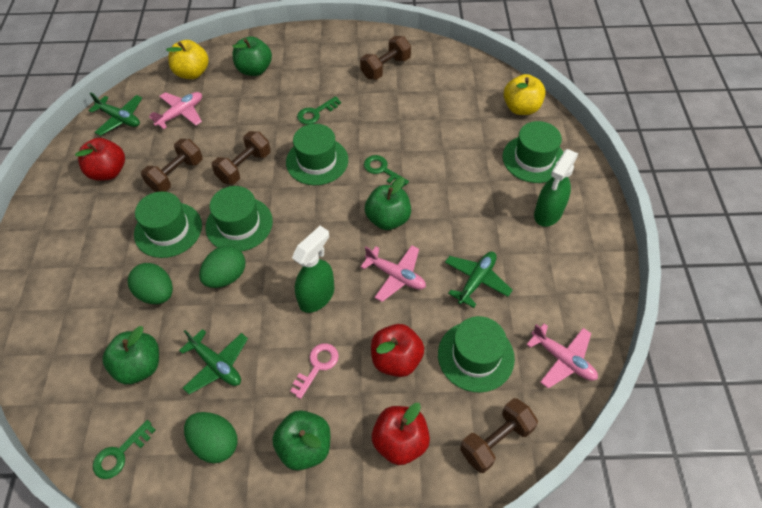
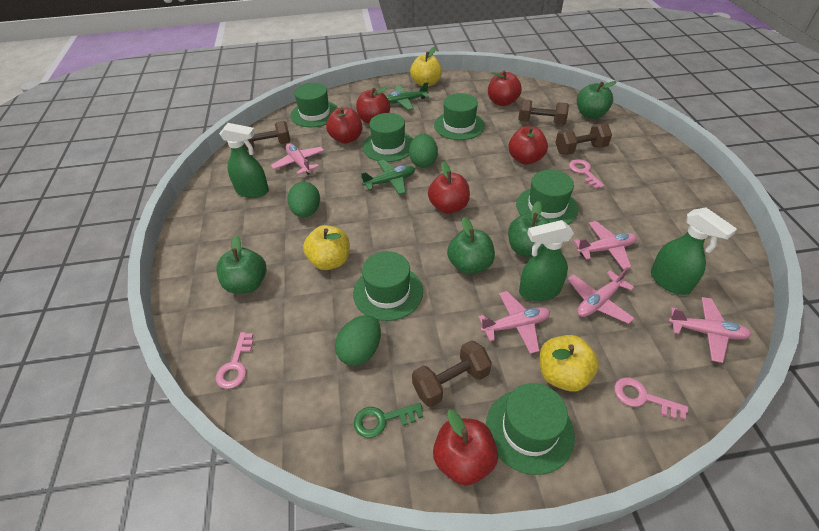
green hat: 5 -> 6
green key: 3 -> 1
green plane: 3 -> 2
green spray bottle: 2 -> 3
pink key: 1 -> 3
pink plane: 3 -> 5
red apple: 3 -> 6
yellow apple: 2 -> 3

# WHAT YOU ARE ASKED TO DO
Everything in the data above, apart from the pictures, should be retyped exactly.

# RESPONSE BELOW
green hat: 5 -> 6
green key: 3 -> 1
green plane: 3 -> 2
green spray bottle: 2 -> 3
pink key: 1 -> 3
pink plane: 3 -> 5
red apple: 3 -> 6
yellow apple: 2 -> 3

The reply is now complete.